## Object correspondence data
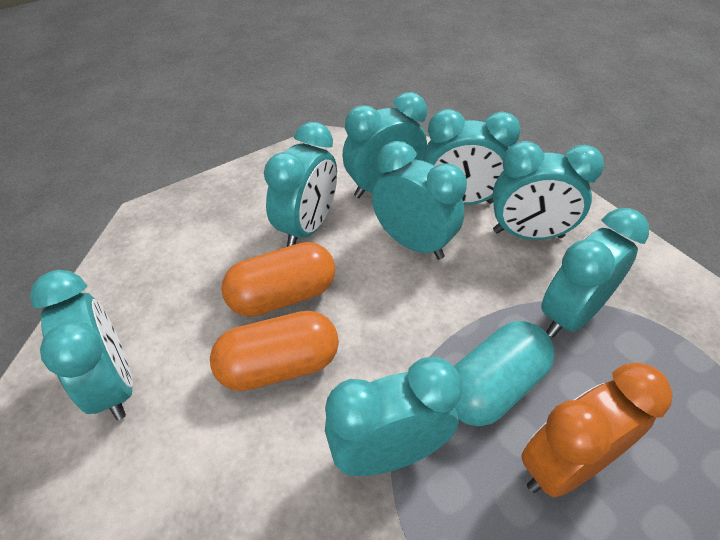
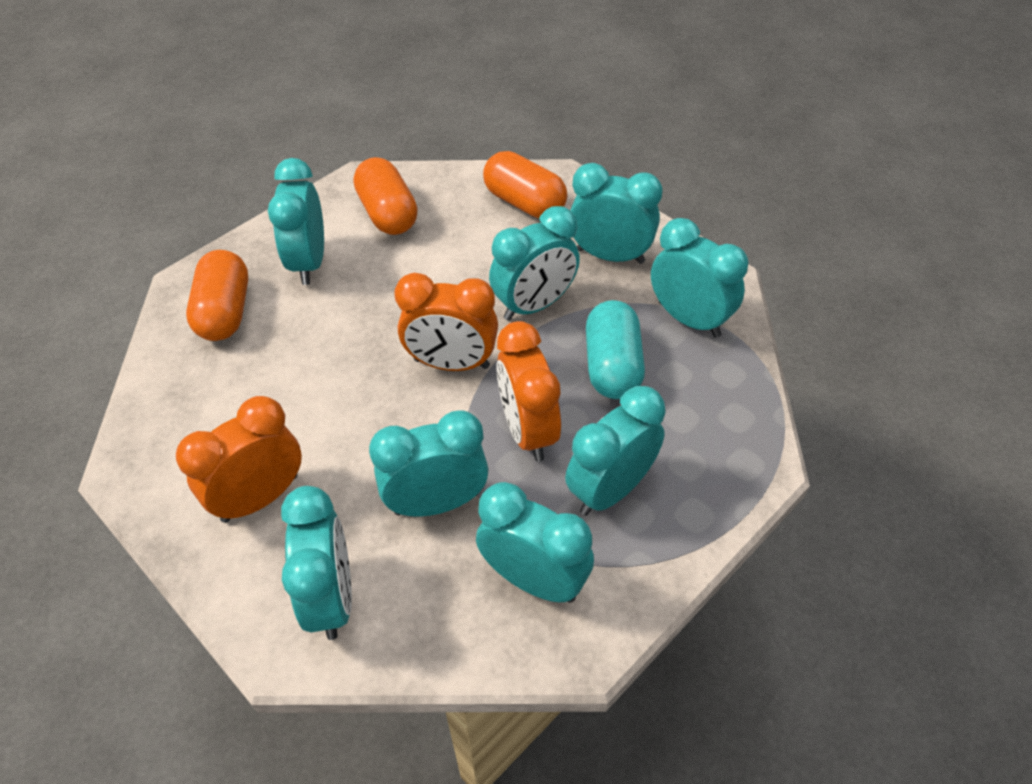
orange capsule: 2 -> 3
orange clock: 1 -> 3

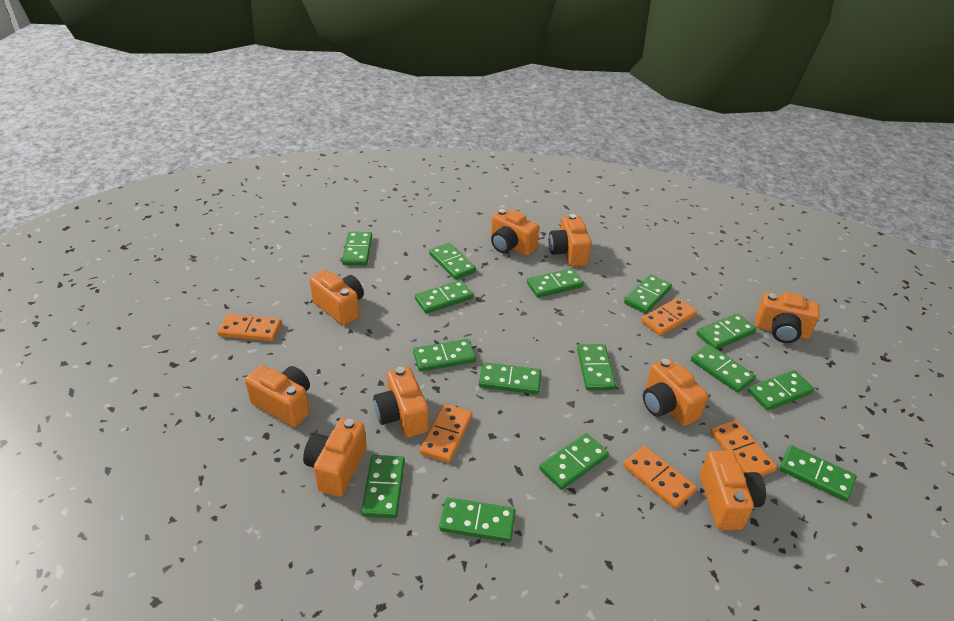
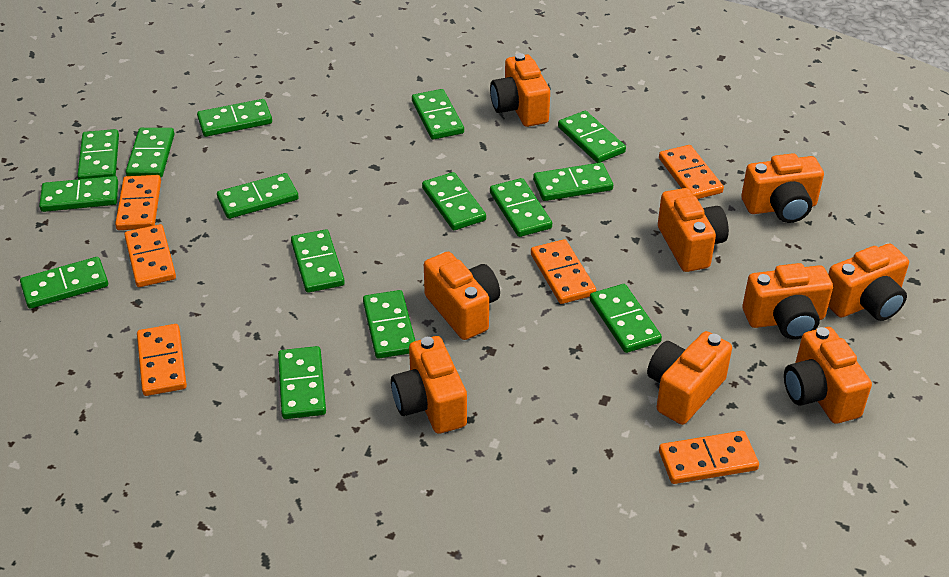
orange domino: 5 -> 6

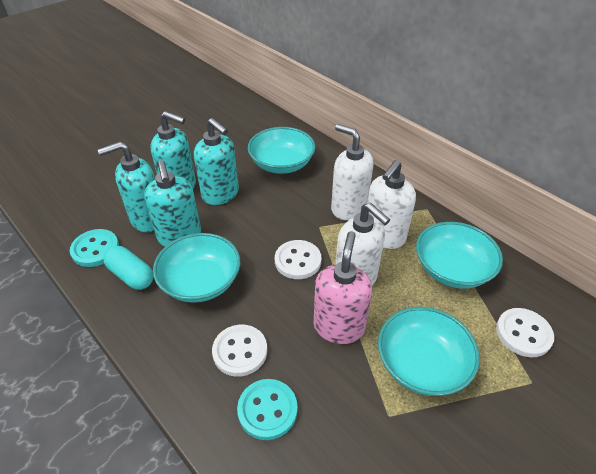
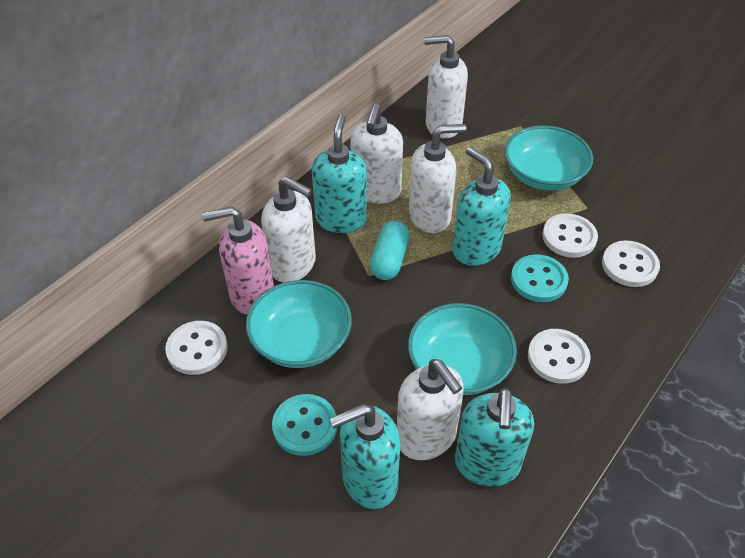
turquoise bowl: 4 -> 3
white button: 3 -> 4
white soap dispenser: 3 -> 5

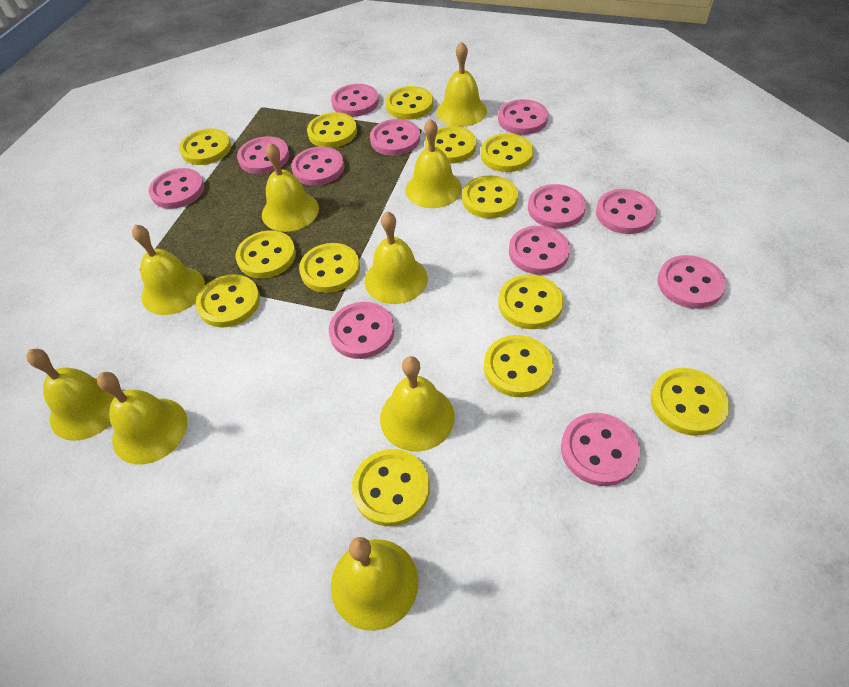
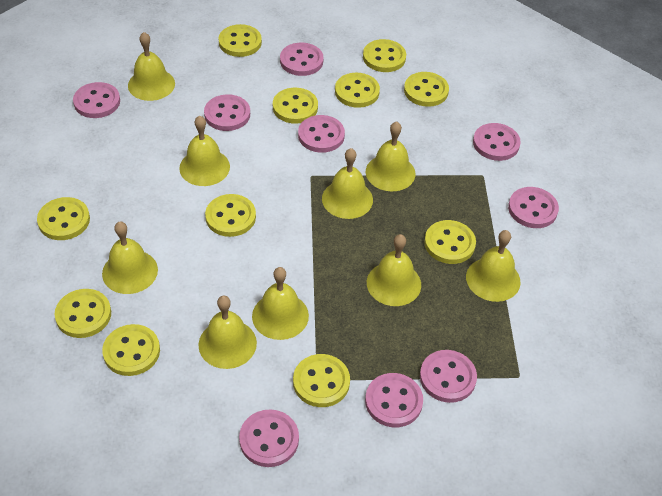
pink button: 12 -> 9
yellow button: 13 -> 11

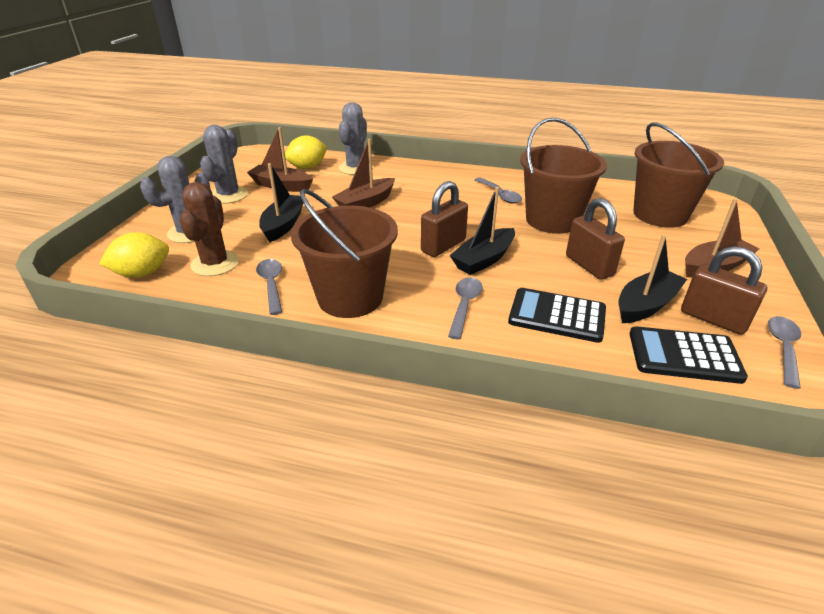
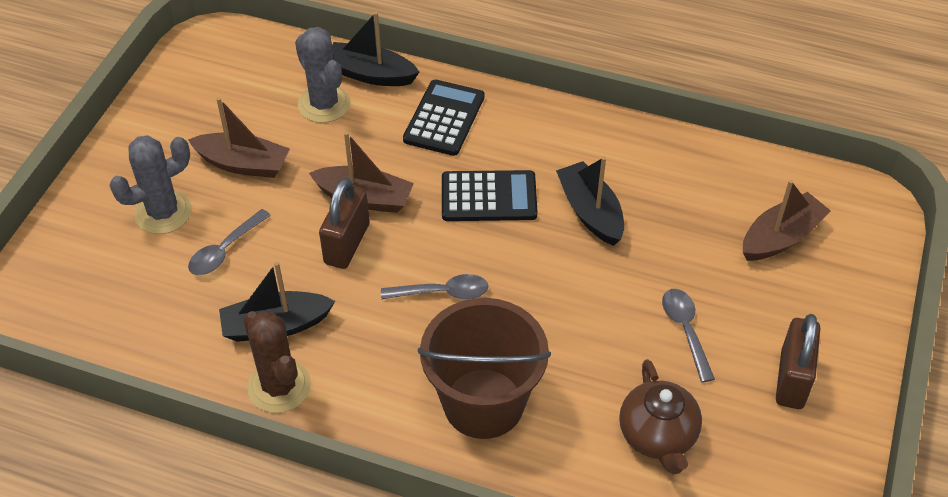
brown bucket: 3 -> 1
brown padlock: 3 -> 2
brown teapot: 0 -> 1
grey cactus: 3 -> 2
grey spoon: 4 -> 3
yellow lemon: 2 -> 0

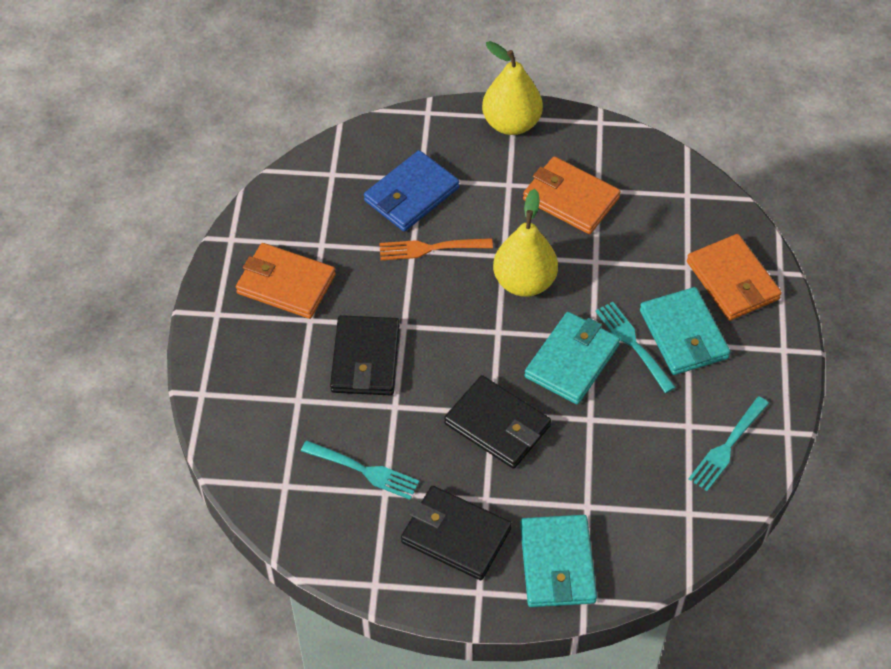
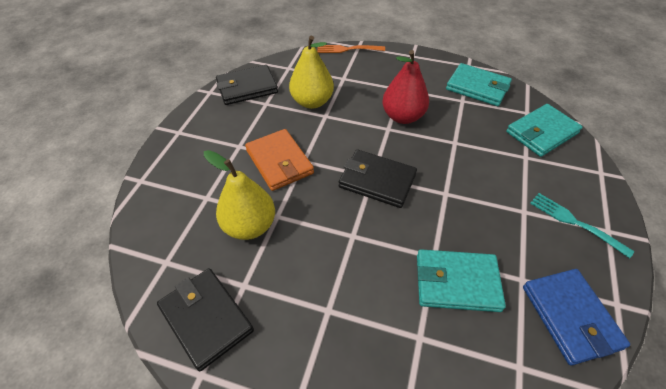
orange wallet: 3 -> 1
red pear: 0 -> 1
turquoise fork: 3 -> 1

## What you have to do
Please give back every line above exactly as it stands, without pictures.

## Response
orange capsule: 2 -> 3
orange clock: 1 -> 3

orange domino: 5 -> 6

turquoise bowl: 4 -> 3
white button: 3 -> 4
white soap dispenser: 3 -> 5

pink button: 12 -> 9
yellow button: 13 -> 11

brown bucket: 3 -> 1
brown padlock: 3 -> 2
brown teapot: 0 -> 1
grey cactus: 3 -> 2
grey spoon: 4 -> 3
yellow lemon: 2 -> 0

orange wallet: 3 -> 1
red pear: 0 -> 1
turquoise fork: 3 -> 1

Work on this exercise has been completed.